## What to do
Search the records for "across". Copy every line where it appears.

## Source records
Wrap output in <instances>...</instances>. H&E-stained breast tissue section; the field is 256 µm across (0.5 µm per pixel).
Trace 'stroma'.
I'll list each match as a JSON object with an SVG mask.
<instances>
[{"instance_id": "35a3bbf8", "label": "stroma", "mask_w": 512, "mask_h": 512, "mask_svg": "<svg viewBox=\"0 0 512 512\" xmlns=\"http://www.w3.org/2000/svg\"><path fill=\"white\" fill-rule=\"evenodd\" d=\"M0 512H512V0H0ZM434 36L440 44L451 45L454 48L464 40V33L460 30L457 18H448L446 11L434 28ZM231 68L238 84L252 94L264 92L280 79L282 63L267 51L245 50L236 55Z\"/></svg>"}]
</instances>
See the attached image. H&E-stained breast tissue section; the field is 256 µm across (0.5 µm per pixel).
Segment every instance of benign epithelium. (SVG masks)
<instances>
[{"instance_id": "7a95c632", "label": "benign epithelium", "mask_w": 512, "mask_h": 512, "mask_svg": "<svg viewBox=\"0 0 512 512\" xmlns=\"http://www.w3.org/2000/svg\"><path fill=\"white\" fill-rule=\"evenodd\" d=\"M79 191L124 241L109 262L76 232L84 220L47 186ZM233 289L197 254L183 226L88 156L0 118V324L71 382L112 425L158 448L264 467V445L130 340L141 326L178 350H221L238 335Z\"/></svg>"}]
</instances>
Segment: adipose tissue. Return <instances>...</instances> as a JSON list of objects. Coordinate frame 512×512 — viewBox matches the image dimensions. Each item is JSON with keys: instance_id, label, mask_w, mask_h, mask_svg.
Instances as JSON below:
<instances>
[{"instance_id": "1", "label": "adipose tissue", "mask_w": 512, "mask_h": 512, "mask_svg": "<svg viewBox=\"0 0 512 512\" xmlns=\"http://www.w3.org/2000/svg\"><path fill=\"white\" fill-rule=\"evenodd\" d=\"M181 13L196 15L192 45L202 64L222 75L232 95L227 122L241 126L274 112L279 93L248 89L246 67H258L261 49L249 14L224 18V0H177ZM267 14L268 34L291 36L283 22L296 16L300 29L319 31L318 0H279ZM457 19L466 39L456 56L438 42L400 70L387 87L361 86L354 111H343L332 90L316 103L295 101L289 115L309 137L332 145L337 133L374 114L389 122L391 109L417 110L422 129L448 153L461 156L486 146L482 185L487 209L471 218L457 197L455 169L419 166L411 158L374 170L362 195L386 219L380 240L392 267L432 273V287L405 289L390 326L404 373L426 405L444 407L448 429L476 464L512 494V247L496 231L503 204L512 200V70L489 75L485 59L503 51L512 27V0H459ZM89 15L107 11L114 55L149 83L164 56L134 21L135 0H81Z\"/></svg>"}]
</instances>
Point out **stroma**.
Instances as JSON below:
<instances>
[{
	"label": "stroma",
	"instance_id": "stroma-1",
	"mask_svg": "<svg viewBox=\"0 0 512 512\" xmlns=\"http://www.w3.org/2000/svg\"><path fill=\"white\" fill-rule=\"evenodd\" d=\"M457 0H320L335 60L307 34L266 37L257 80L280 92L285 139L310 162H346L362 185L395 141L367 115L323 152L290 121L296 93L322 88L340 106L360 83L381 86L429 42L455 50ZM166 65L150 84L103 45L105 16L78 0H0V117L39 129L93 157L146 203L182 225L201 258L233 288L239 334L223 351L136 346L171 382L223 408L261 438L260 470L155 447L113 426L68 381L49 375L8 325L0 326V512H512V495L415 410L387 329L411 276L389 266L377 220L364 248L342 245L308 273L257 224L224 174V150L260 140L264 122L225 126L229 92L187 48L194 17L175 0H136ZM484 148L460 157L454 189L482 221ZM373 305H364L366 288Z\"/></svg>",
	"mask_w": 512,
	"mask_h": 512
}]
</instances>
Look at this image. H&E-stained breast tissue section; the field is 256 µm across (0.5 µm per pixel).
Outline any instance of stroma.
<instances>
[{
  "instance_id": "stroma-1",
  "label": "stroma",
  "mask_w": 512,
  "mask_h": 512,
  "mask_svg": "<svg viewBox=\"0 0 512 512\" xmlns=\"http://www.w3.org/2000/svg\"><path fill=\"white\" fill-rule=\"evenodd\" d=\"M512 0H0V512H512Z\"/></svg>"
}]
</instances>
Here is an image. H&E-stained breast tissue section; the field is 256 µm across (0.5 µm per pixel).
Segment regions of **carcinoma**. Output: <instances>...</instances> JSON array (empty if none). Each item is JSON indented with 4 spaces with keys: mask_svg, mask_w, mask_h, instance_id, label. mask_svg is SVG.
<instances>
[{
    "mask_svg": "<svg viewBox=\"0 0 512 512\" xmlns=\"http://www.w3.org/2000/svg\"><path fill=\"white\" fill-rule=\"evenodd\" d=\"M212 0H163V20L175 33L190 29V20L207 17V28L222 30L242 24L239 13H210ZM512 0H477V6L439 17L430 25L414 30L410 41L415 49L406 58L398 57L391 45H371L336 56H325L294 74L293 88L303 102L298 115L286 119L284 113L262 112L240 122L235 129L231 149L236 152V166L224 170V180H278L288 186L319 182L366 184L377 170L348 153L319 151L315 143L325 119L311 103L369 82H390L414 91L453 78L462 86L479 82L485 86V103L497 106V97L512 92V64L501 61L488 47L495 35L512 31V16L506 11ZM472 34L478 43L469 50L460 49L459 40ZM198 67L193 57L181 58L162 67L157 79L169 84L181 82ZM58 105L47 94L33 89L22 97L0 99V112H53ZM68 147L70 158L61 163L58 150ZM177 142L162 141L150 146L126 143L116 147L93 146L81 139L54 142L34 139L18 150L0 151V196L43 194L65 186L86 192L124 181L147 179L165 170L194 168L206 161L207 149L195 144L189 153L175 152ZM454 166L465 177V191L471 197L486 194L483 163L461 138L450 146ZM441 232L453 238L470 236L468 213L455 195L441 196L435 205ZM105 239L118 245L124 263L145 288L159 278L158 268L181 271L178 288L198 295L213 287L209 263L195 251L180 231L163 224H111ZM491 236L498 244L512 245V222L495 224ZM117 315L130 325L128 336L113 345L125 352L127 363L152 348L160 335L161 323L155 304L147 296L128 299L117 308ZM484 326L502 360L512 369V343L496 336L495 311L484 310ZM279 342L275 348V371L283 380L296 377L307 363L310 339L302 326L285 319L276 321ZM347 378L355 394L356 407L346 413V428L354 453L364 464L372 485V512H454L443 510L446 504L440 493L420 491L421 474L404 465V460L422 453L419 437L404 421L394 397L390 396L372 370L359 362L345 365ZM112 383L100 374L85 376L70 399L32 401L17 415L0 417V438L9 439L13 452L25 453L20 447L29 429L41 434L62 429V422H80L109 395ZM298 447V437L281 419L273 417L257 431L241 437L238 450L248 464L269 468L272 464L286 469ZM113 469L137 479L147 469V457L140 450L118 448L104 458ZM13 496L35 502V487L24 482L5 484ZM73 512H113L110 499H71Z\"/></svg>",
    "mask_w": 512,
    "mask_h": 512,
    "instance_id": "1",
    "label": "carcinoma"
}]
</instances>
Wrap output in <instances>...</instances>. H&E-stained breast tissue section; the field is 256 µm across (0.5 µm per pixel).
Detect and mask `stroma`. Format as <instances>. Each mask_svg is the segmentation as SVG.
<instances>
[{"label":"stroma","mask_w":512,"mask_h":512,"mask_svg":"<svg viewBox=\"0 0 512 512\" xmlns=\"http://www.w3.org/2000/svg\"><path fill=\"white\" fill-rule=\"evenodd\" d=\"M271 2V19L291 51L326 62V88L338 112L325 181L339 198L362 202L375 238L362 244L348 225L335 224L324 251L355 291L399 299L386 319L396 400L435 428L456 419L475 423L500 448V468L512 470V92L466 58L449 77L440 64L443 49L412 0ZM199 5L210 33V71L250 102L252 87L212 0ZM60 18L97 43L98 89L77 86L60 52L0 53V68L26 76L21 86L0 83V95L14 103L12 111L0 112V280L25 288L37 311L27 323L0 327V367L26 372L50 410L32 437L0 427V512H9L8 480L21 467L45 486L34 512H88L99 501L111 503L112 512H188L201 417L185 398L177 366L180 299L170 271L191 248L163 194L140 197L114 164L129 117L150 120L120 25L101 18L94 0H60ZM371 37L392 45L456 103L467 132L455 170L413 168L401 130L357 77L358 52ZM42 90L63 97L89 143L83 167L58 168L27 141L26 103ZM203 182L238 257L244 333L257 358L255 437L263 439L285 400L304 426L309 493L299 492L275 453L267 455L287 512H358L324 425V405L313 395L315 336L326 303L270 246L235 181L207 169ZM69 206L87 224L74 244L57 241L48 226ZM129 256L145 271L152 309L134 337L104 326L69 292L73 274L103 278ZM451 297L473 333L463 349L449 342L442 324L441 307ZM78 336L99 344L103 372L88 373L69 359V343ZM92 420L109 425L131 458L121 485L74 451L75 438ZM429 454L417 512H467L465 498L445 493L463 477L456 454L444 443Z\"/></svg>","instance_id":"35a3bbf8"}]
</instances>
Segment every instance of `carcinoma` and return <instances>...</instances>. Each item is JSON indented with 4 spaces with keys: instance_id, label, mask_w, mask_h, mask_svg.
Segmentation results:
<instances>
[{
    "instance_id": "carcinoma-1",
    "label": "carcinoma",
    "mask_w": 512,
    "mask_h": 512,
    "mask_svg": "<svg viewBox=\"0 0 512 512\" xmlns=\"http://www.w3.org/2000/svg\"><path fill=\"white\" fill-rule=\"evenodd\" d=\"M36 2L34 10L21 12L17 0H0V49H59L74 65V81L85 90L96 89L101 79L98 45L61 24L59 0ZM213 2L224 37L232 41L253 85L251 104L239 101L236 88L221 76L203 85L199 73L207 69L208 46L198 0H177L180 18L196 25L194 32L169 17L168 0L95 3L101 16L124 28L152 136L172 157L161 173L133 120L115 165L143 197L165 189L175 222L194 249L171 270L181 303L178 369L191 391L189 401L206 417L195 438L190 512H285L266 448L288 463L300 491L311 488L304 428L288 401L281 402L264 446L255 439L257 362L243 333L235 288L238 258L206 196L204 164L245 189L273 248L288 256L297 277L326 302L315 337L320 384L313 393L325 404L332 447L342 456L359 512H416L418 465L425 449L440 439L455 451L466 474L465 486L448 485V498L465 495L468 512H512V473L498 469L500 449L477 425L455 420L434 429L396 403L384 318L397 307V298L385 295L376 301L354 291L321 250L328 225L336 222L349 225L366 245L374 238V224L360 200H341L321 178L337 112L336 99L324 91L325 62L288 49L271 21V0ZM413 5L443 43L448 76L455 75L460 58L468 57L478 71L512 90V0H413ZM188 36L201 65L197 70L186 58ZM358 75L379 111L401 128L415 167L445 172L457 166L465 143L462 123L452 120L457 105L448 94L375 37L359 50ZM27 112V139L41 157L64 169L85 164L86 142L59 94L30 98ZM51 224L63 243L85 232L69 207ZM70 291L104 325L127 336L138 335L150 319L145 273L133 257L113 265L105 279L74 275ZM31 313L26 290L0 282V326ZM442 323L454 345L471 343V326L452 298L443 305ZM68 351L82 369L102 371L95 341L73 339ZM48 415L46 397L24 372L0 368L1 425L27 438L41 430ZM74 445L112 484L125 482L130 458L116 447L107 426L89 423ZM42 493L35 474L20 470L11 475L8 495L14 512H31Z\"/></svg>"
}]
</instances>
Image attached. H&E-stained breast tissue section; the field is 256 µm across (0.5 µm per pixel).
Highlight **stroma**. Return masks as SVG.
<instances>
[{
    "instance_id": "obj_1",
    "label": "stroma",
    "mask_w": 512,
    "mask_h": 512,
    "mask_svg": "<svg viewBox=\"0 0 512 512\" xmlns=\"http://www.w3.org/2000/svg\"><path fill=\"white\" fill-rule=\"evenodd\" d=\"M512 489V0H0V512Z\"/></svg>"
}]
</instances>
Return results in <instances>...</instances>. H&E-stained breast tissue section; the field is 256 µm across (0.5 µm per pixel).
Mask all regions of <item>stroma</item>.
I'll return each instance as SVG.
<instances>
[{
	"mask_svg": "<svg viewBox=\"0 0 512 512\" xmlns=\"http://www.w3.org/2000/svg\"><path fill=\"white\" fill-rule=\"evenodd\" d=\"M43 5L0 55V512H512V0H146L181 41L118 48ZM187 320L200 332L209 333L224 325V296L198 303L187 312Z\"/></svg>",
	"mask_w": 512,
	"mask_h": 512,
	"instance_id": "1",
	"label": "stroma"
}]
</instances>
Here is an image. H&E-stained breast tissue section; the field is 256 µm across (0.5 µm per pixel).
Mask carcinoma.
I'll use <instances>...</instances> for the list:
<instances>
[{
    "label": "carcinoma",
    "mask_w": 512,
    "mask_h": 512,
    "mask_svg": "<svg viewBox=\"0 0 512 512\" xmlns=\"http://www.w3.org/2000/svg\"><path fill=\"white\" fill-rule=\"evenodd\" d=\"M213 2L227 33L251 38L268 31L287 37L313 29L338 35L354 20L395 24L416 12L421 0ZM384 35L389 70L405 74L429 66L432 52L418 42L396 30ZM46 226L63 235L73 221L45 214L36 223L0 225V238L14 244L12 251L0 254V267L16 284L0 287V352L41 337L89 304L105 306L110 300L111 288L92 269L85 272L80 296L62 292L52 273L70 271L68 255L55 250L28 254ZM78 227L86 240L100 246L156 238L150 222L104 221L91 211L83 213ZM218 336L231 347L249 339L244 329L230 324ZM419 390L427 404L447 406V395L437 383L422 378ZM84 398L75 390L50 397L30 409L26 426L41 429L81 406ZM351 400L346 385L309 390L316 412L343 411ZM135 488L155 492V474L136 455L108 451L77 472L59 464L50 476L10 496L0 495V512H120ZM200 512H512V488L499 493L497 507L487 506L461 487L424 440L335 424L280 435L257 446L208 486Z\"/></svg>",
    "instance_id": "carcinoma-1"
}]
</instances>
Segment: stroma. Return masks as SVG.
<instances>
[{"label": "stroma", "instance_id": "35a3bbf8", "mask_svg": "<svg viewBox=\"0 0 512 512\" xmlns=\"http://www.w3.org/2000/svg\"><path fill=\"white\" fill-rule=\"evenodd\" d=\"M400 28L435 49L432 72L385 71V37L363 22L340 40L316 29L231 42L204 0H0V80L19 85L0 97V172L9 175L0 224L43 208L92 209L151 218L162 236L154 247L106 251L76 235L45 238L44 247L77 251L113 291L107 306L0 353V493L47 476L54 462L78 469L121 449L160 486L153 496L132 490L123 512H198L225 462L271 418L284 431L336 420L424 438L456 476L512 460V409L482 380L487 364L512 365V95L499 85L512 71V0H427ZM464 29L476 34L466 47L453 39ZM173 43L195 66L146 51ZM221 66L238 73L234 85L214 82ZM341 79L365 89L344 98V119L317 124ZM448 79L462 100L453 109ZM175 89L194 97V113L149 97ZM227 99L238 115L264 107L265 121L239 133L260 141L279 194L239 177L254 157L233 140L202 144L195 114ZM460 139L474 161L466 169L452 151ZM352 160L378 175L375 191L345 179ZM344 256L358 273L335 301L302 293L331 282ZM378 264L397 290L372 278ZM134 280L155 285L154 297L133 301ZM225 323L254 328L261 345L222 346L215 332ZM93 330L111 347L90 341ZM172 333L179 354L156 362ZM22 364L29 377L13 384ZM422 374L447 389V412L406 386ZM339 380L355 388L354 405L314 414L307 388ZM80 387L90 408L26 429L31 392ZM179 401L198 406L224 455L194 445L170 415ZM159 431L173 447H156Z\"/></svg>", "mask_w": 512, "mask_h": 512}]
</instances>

## The answer
Wrap output in <instances>...</instances>. H&E-stained breast tissue section; the field is 256 µm across (0.5 µm per pixel).
See the attached image. H&E-stained breast tissue section; the field is 256 µm across (0.5 µm per pixel).
Look at this image. H&E-stained breast tissue section; the field is 256 µm across (0.5 µm per pixel).
Here is an image. H&E-stained breast tissue section; the field is 256 µm across (0.5 µm per pixel).
Wrap output in <instances>...</instances>. H&E-stained breast tissue section; the field is 256 µm across (0.5 µm per pixel).
Image attached. H&E-stained breast tissue section; the field is 256 µm across (0.5 µm per pixel).
Return results in <instances>...</instances>. H&E-stained breast tissue section; the field is 256 µm across (0.5 µm per pixel).
Here is an image. H&E-stained breast tissue section; the field is 256 µm across (0.5 µm per pixel).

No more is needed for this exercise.